◆ Work task:
The whole listing, apart from its images, should be restated word for word.

★ ★ ★ ★ ★ ★ ★

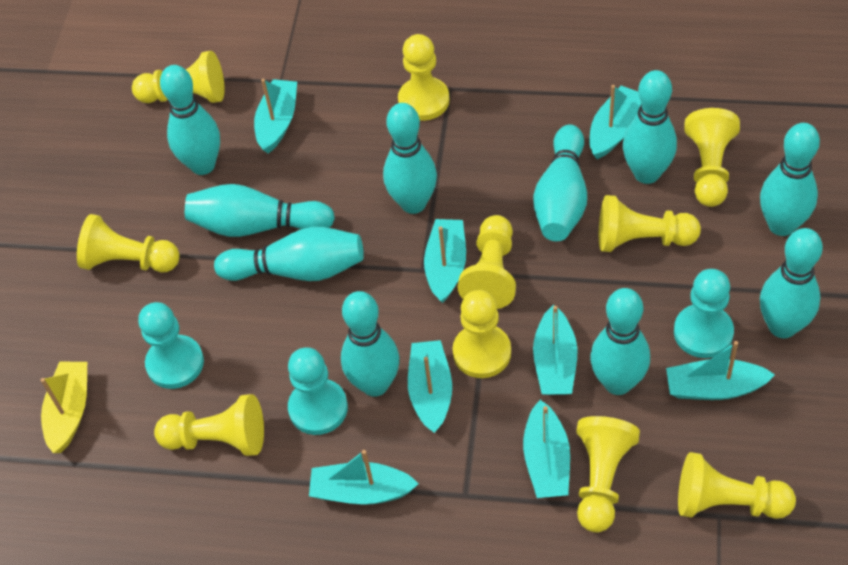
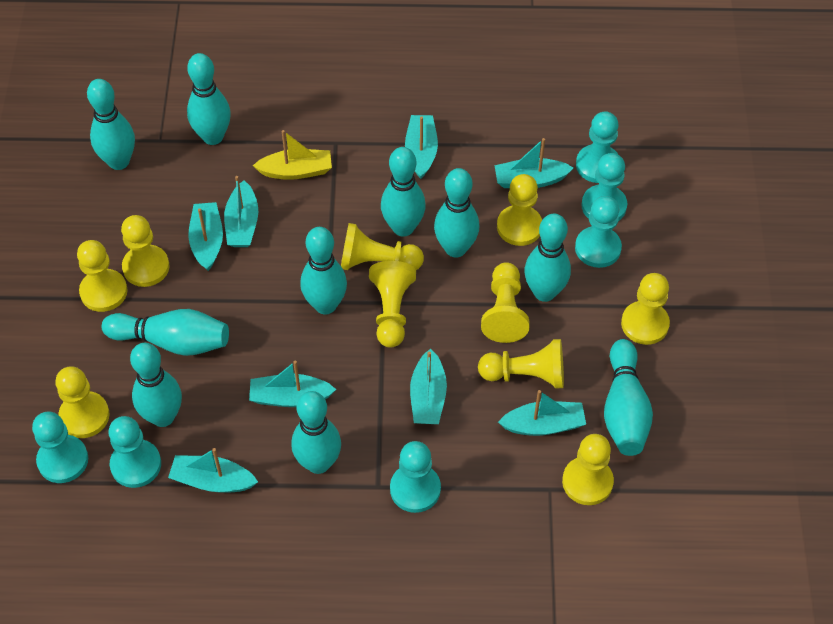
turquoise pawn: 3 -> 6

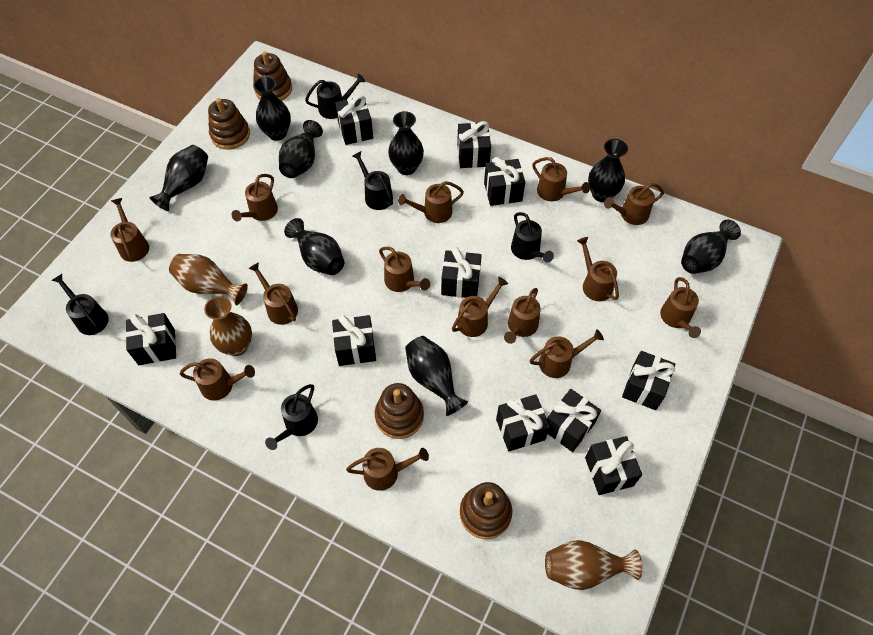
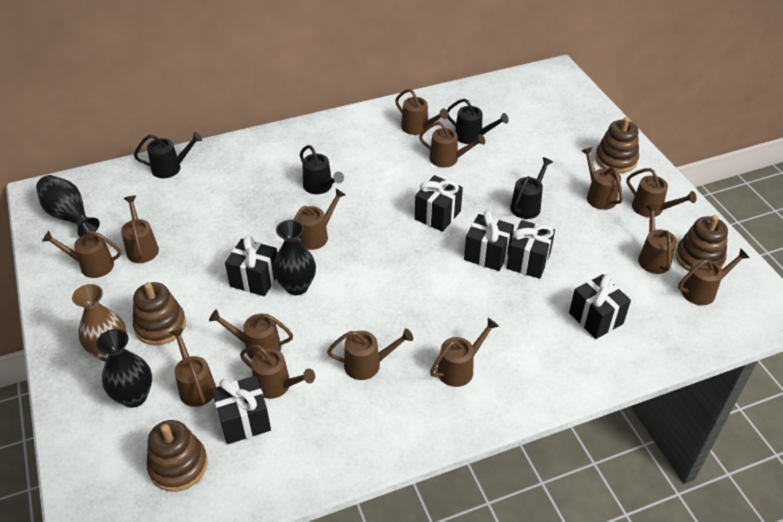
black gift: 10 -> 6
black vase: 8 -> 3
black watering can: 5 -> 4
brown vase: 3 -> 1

★ ★ ★ ★ ★ ★ ★

◆ Written solution:
turquoise pawn: 3 -> 6

black gift: 10 -> 6
black vase: 8 -> 3
black watering can: 5 -> 4
brown vase: 3 -> 1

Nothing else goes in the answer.